◆ Your instructions
Copy each line of the records below that has "none" in it.

┌──

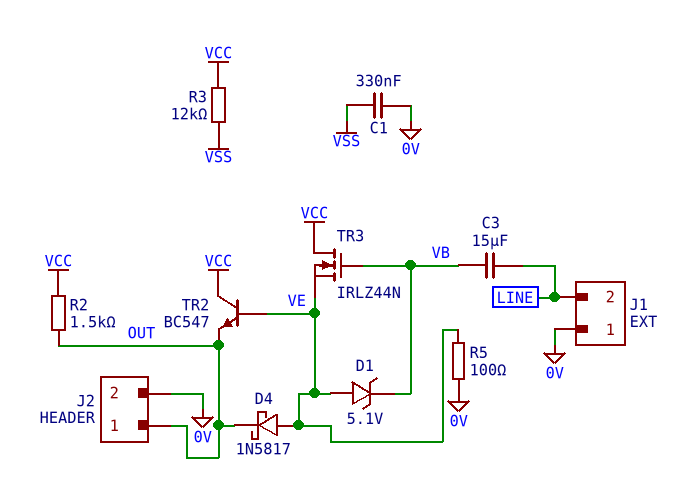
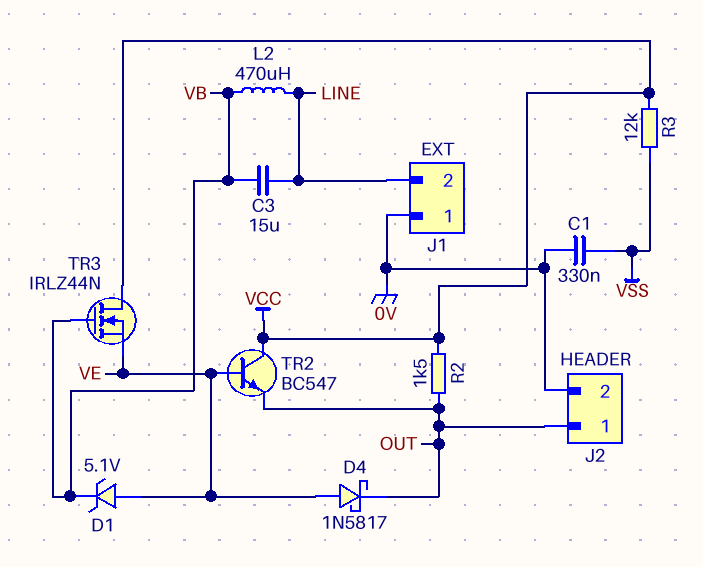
L2: none -> 470uH (LINE, VB)
R5: 100 (0V, VE) -> none

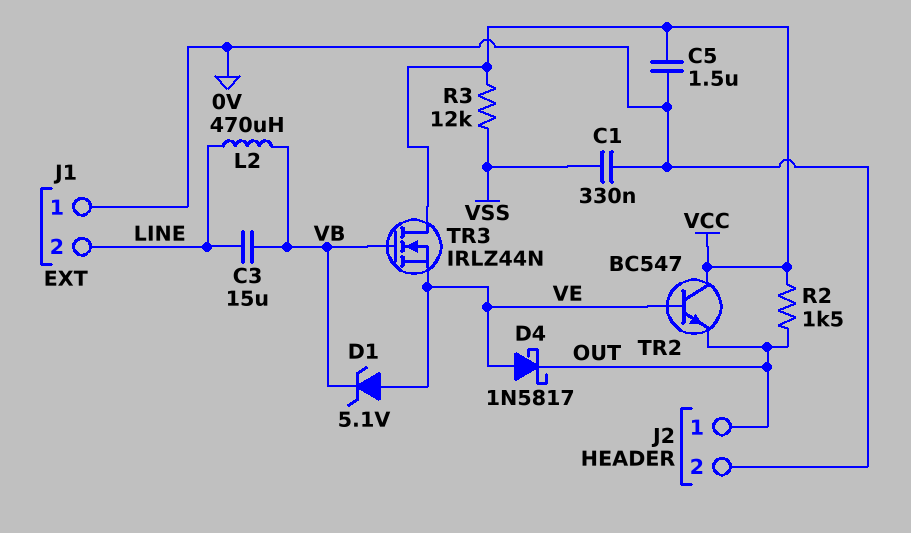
C5: none -> 1.5uF (0V, VCC)

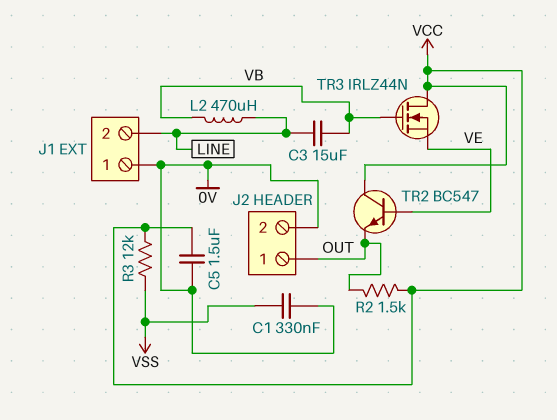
D1: zener 5.1V (A VE, K VB) -> none
D4: schottky 1N5817 (A VE, K OUT) -> none

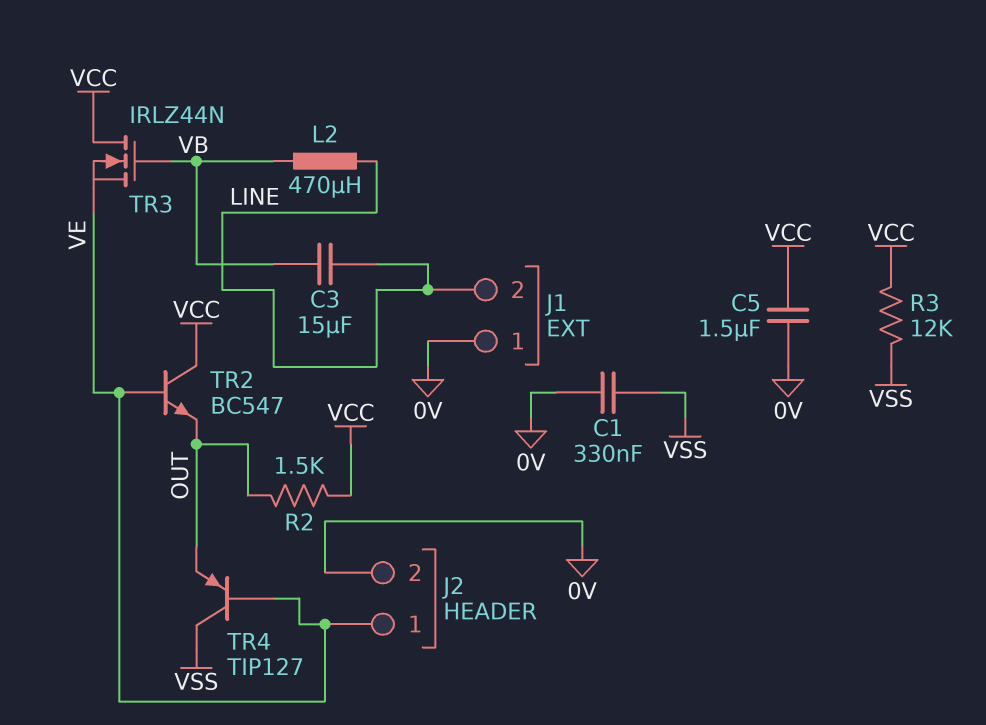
J2 pin 1: OUT -> VE
TR4: none -> PNP TIP127 (B VE, C VSS, E OUT)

└──

◆ Result
L2: none -> 470uH (LINE, VB)
R5: 100 (0V, VE) -> none
C5: none -> 1.5uF (0V, VCC)
D1: zener 5.1V (A VE, K VB) -> none
D4: schottky 1N5817 (A VE, K OUT) -> none
TR4: none -> PNP TIP127 (B VE, C VSS, E OUT)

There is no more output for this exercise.